- WHAT YOU SHOULD DO -
Check each line of the records below for the word "none" and give the number of lines that have it, with nothing added.
——
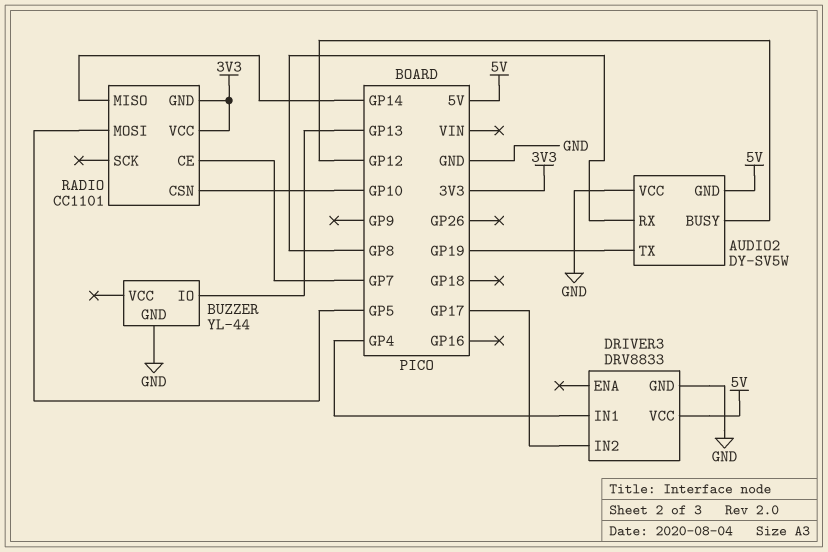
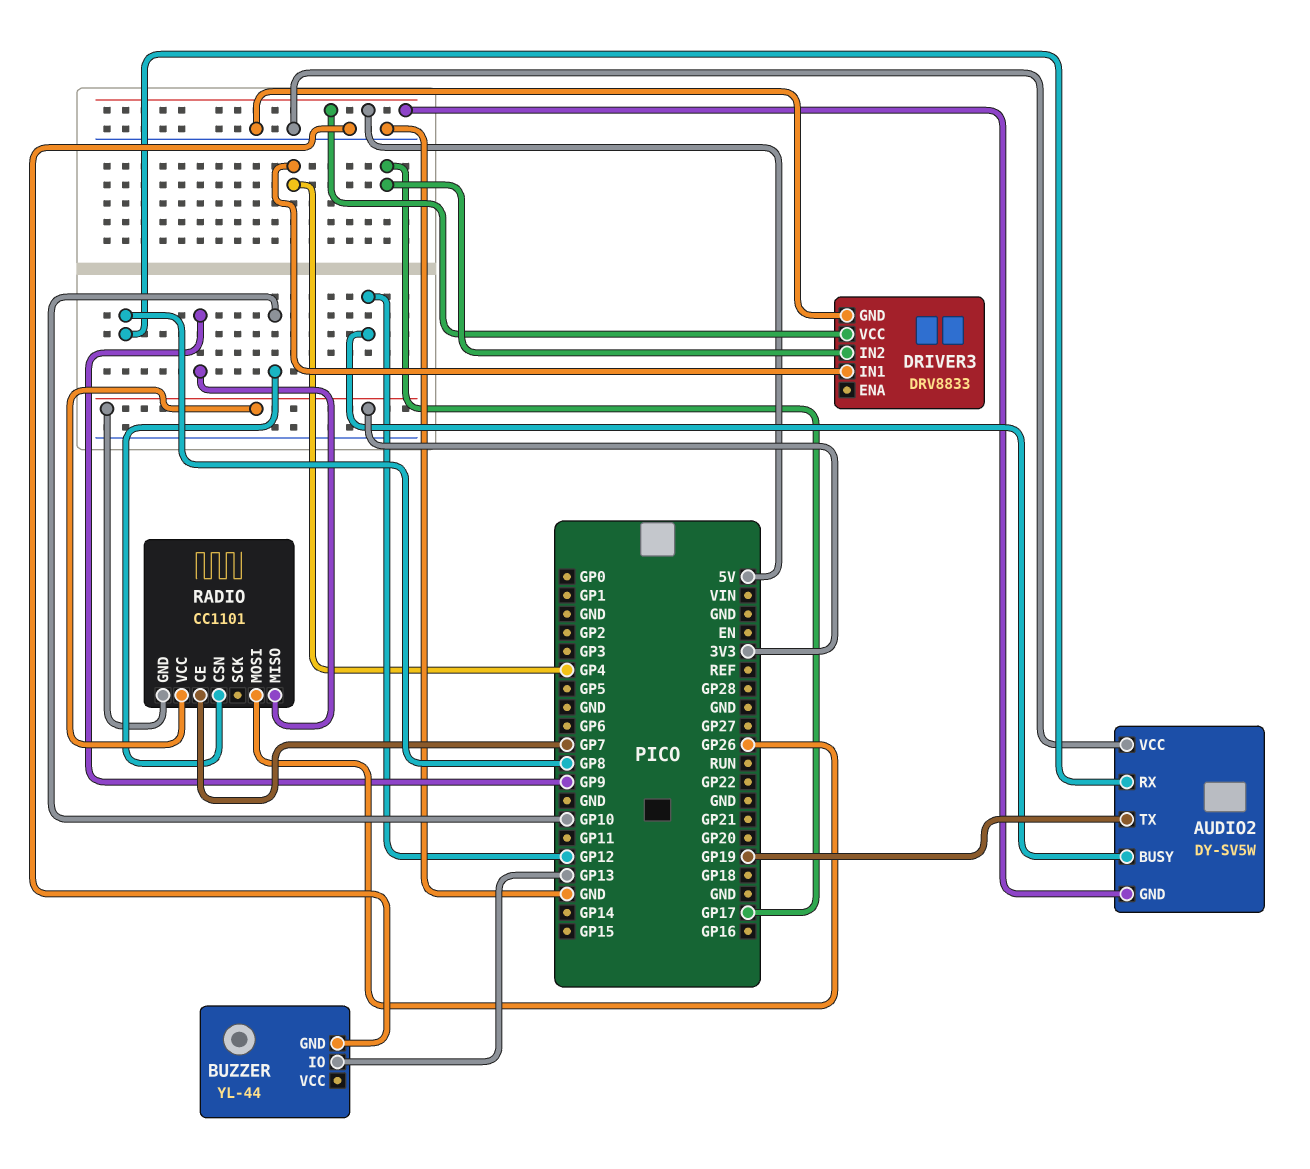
RADIO pin MISO: GP14 -> GP9
RADIO pin MOSI: GP5 -> GP26

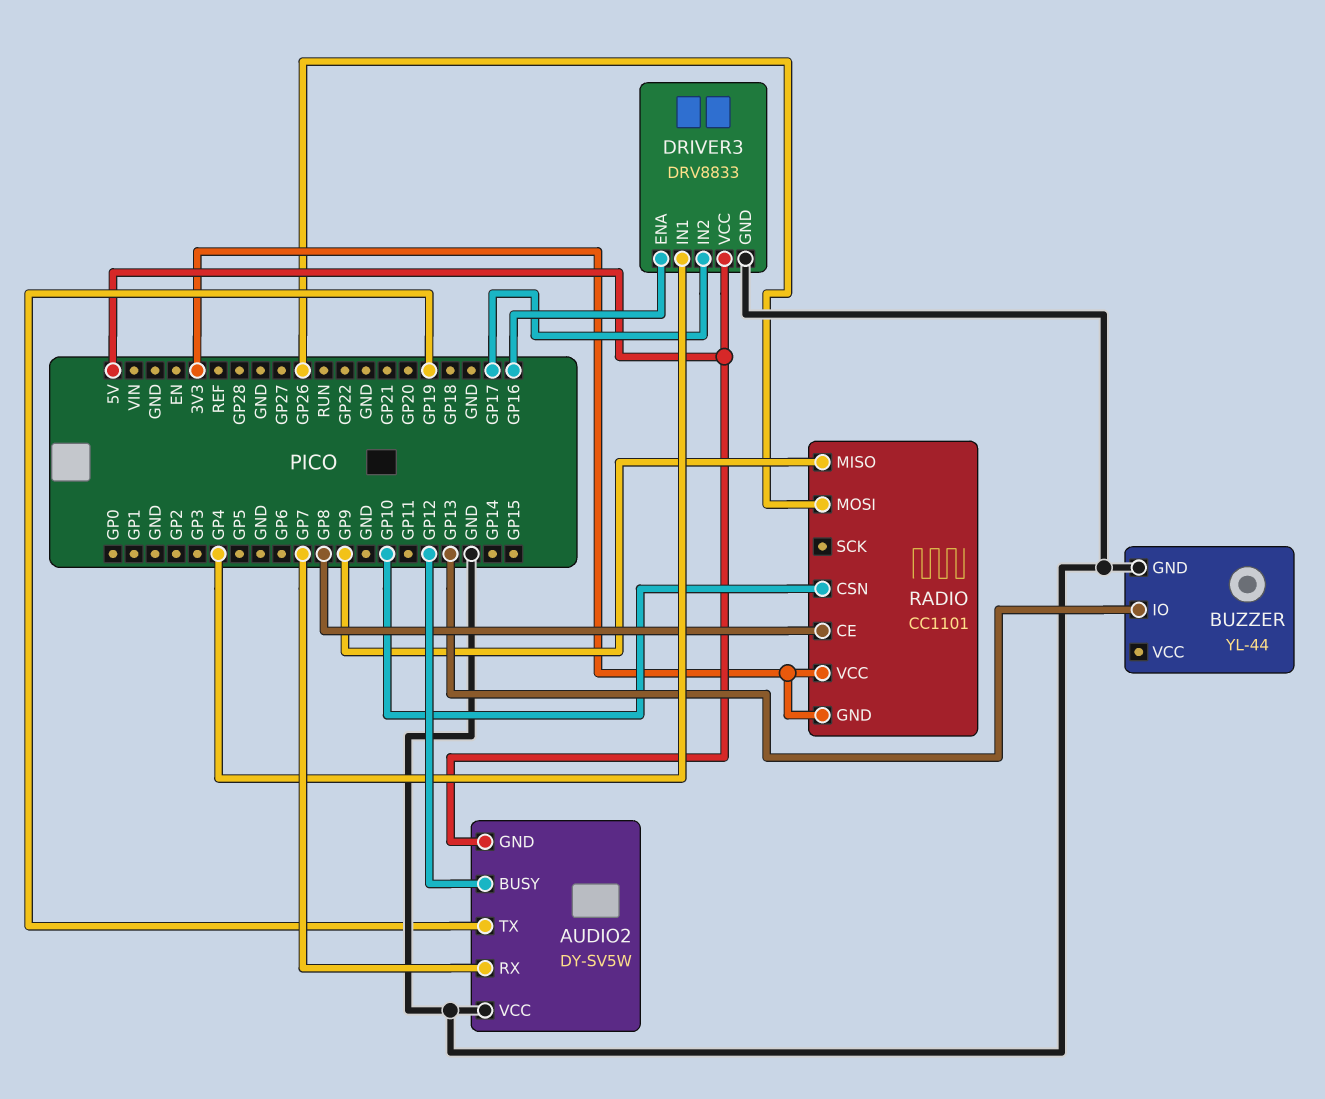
AUDIO2 pin RX: GP8 -> GP7
DRIVER3 pin ENA: none -> GP16
RADIO pin CE: GP7 -> GP8

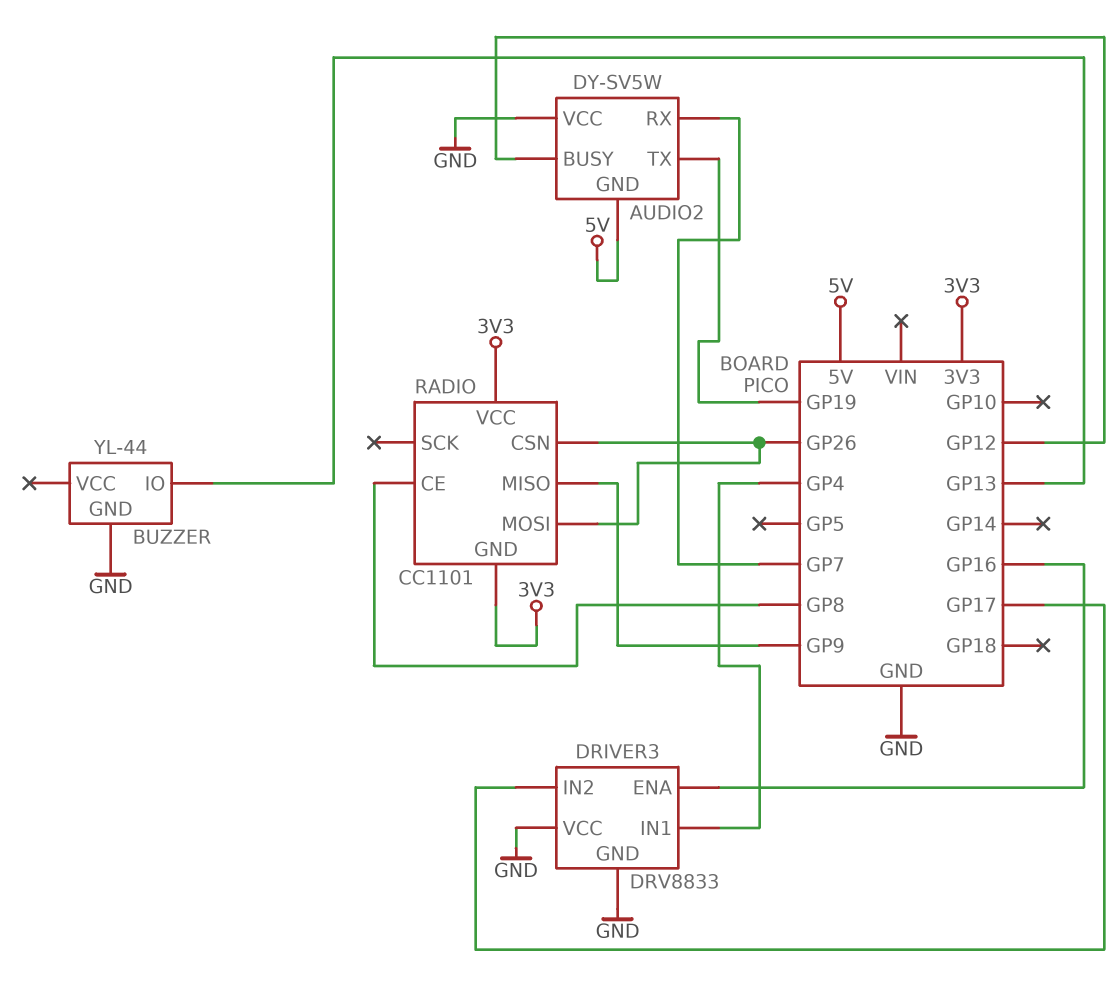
DRIVER3 pin VCC: 5V -> GND
RADIO pin CSN: GP10 -> GP26

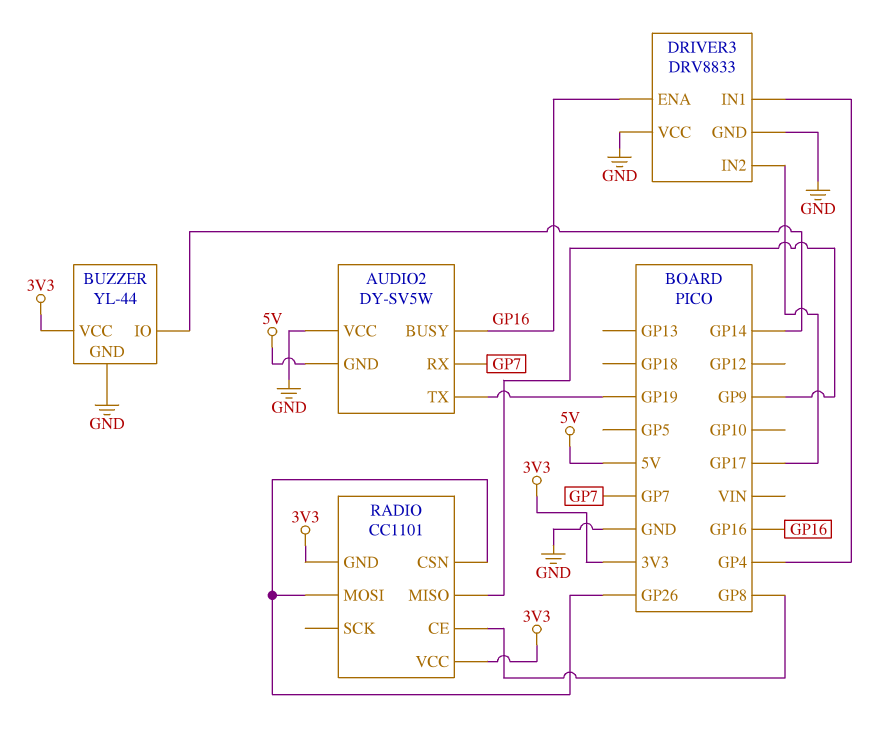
AUDIO2 pin BUSY: GP12 -> GP16
BUZZER pin IO: GP13 -> GP14
BUZZER pin VCC: none -> 3V3

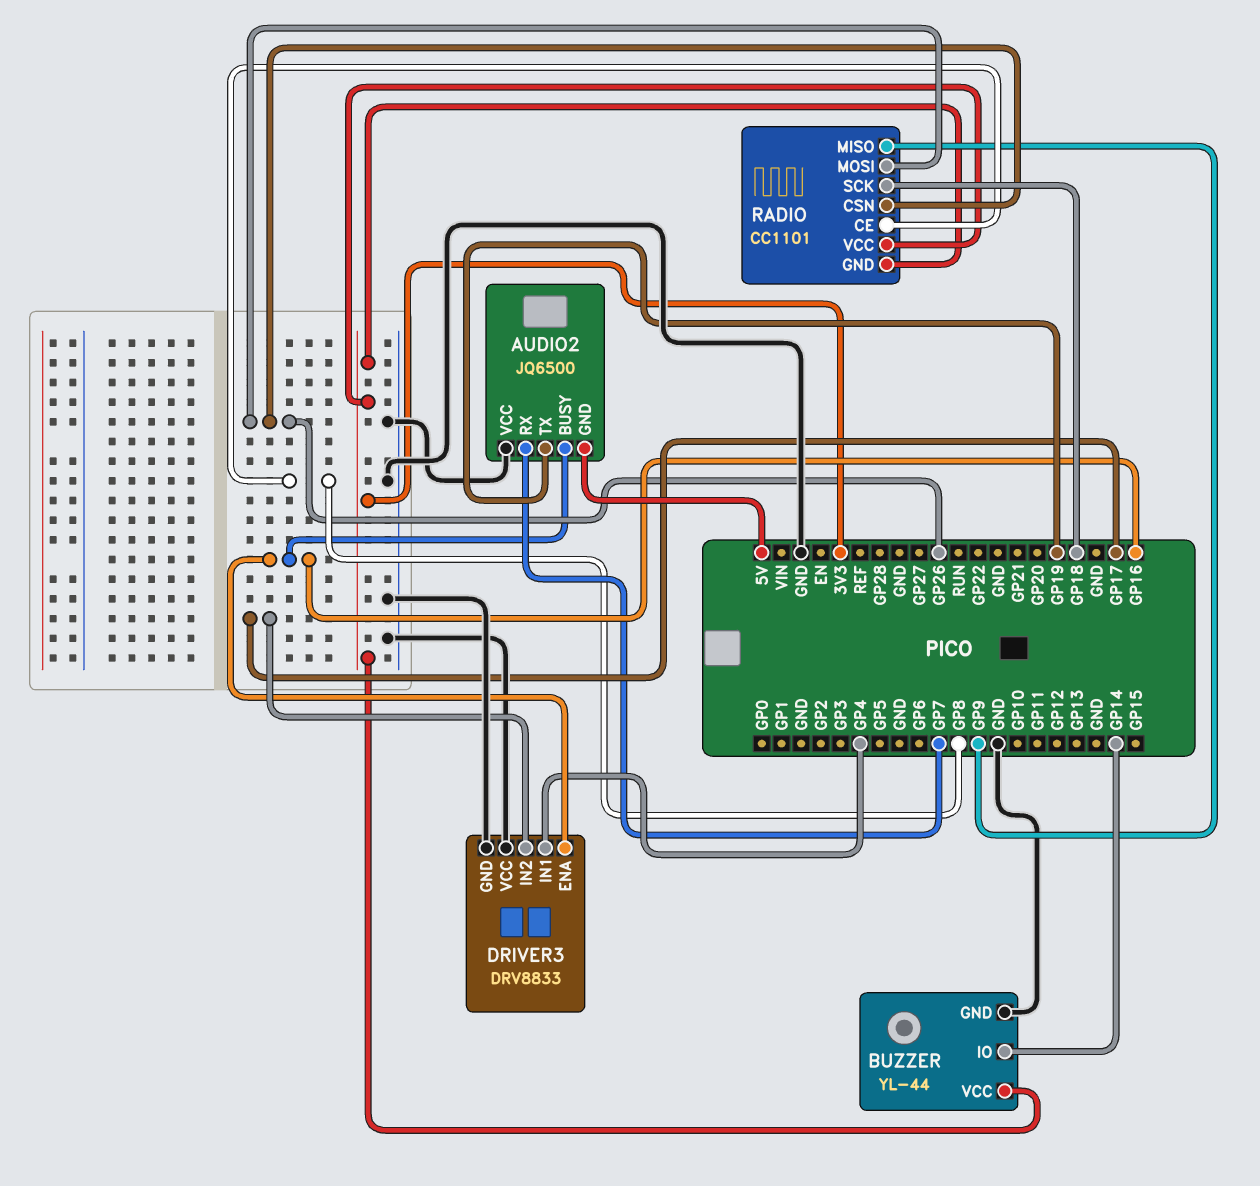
AUDIO2: DY-SV5W -> JQ6500
RADIO pin SCK: none -> GP18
——
- ANSWER SECTION -
3